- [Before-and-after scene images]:
========================

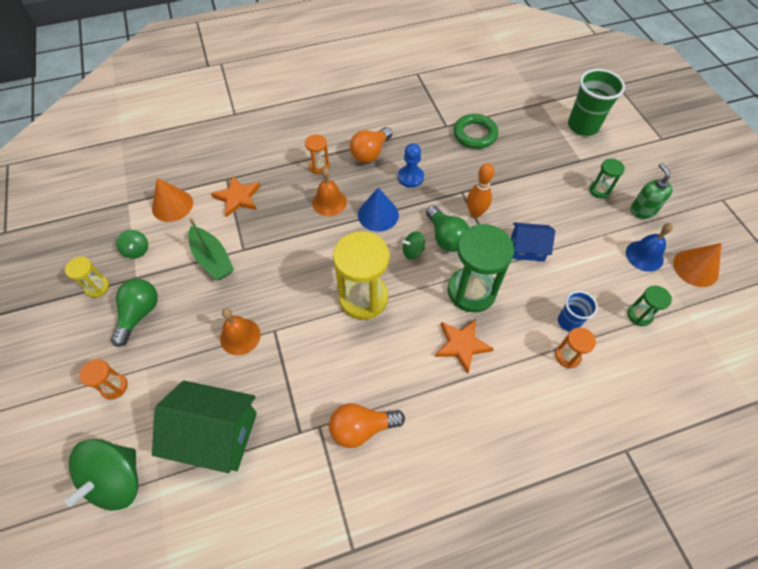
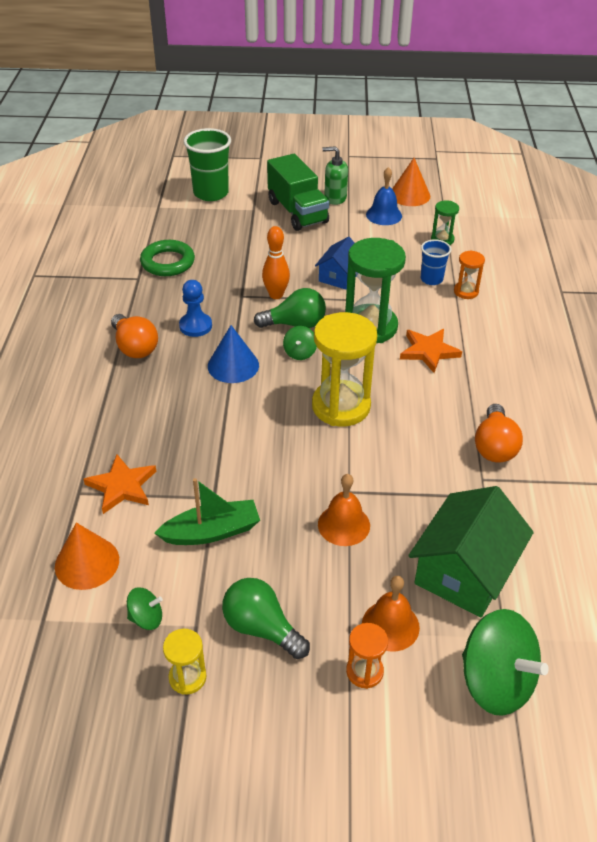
camera: 70 degrees left, 15 degrees down
(319, 166) = (123, 396): orange hourglass -> none
(329, 202) = (188, 401): orange bell -> orange bell (390, 625)
(599, 190) = (297, 212): green hourglass -> green truck

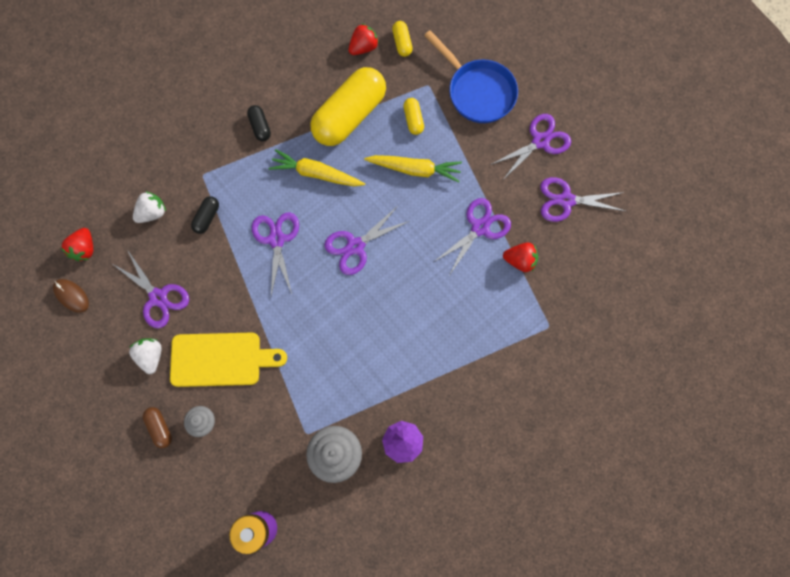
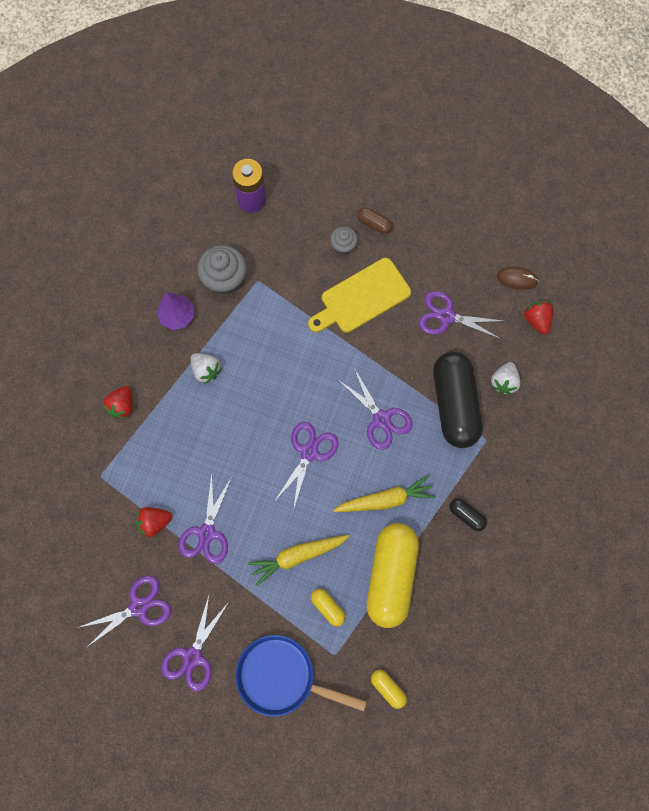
camera: 150 degrees right, 0 degrees up
(151, 356) = (419, 270): white strawberry -> white strawberry (206, 370)
(207, 217) = (454, 404): black capsule -> black capsule, size x2.39
(363, 47) = (423, 659): red strawberry -> red strawberry (122, 405)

========================

- [Exercise instructions]: Up to and including the line that holds "(207, 217) = (454, 404): black", restate word for word each line of the records from their start, and only those lines, leaving out the pictures.

- [Result for this exercise]:
camera: 70 degrees left, 15 degrees down
(319, 166) = (123, 396): orange hourglass -> none
(329, 202) = (188, 401): orange bell -> orange bell (390, 625)
(599, 190) = (297, 212): green hourglass -> green truck

camera: 150 degrees right, 0 degrees up
(151, 356) = (419, 270): white strawberry -> white strawberry (206, 370)
(207, 217) = (454, 404): black capsule -> black capsule, size x2.39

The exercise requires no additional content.